==== RECORDS PROVIDED ====
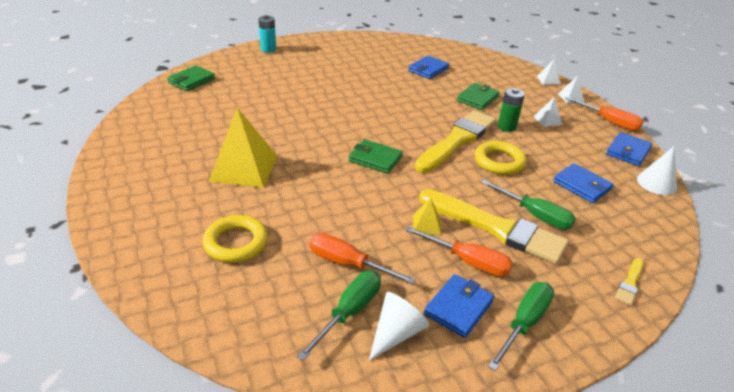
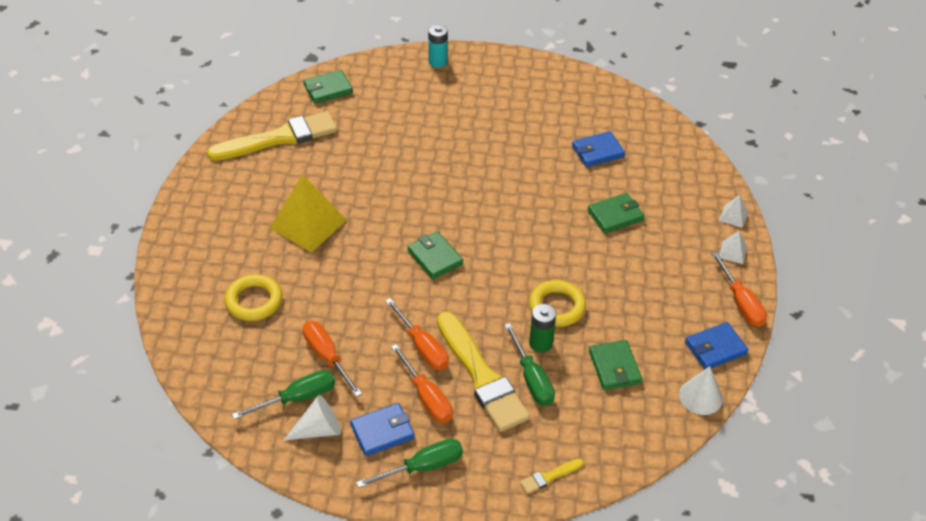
camera: 30 degrees right, 10 degrees up
yellow pyramid [413,198,441,235] -> orange screwdriver [385,298,449,370]
yellow brush [415,110,496,173] -> yellow brush moved to [207,111,337,161]
green battery [498,88,525,132] -> green battery moved to [529,304,556,353]
white pyramid [534,97,562,127] -> none
blue wallet [553,163,614,203] -> green wallet [589,340,642,390]

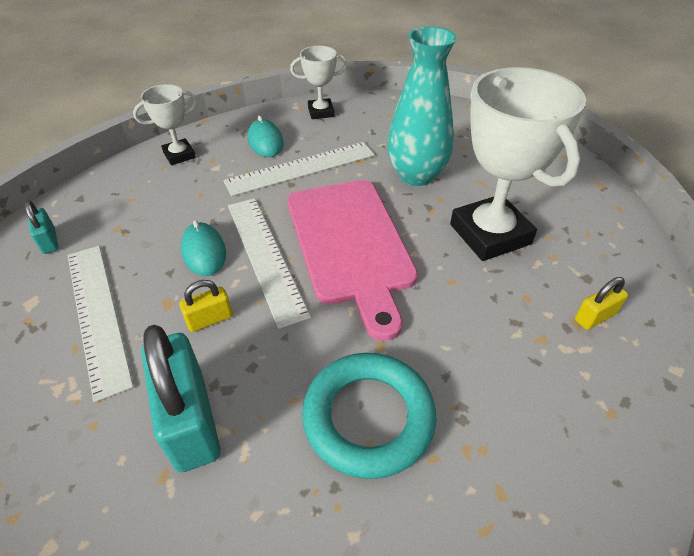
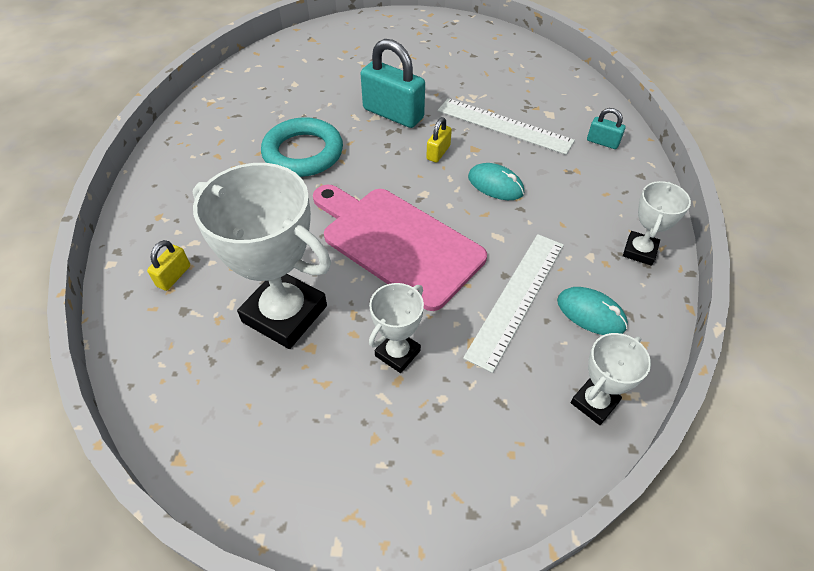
camera: 145 degrees right, 5 degrees up
white ruler [228,198,311,329] -> none
turquoise vase [387,26,457,186] -> white trophy [369,283,424,373]

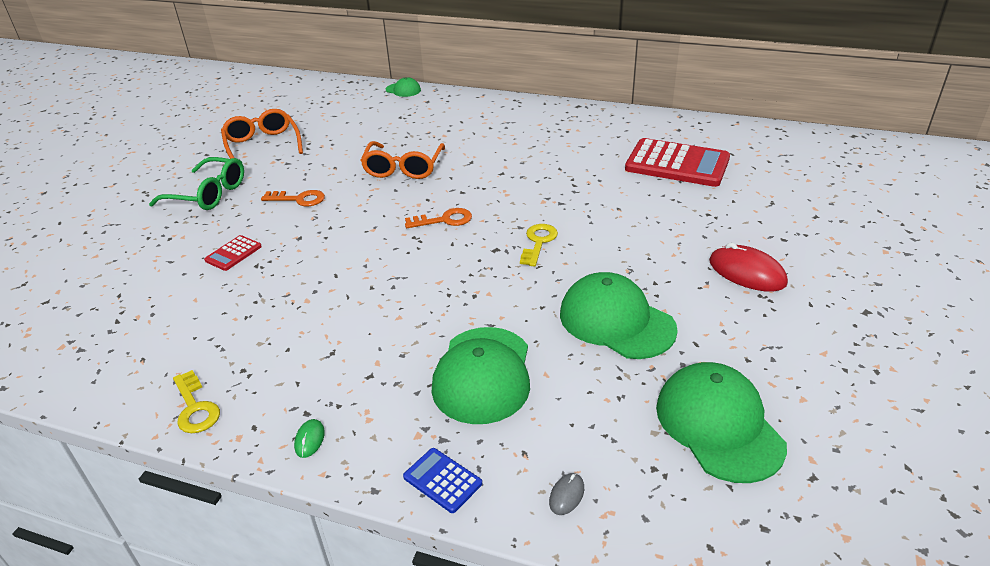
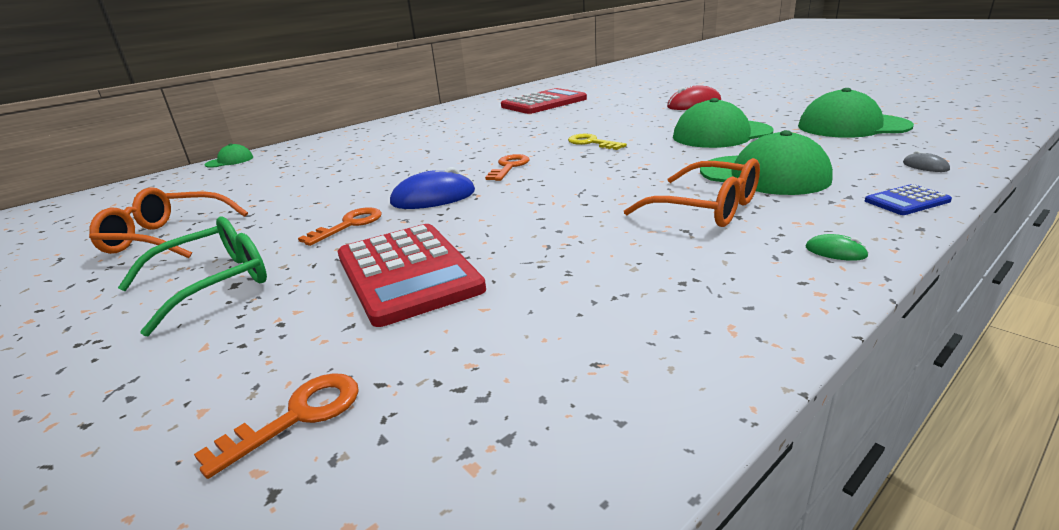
camera: 60 degrees left, 10 degrees down
yellow key [173,370,220,433] -> none
red calculator [204,235,262,271] -> red calculator [338,224,486,327], size x2.20
orange glasses [360,141,445,179] -> orange glasses moved to [624,158,760,227]
none -> orange key [194,373,359,479]
none -> blue mouse [390,167,475,209]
====
WHAT THE TASK ASKS: Every line of the data above should be returned exactly, with the pictures removed.

ANSWER TO THIS PROBLEM:
camera: 30 degrees right, 10 degrees up
yellow pyramid [413,198,441,235] -> orange screwdriver [385,298,449,370]
yellow brush [415,110,496,173] -> yellow brush moved to [207,111,337,161]
green battery [498,88,525,132] -> green battery moved to [529,304,556,353]
white pyramid [534,97,562,127] -> none
blue wallet [553,163,614,203] -> green wallet [589,340,642,390]

camera: 145 degrees right, 5 degrees up
white ruler [228,198,311,329] -> none
turquoise vase [387,26,457,186] -> white trophy [369,283,424,373]

camera: 60 degrees left, 10 degrees down
yellow key [173,370,220,433] -> none
red calculator [204,235,262,271] -> red calculator [338,224,486,327], size x2.20
orange glasses [360,141,445,179] -> orange glasses moved to [624,158,760,227]
none -> orange key [194,373,359,479]
none -> blue mouse [390,167,475,209]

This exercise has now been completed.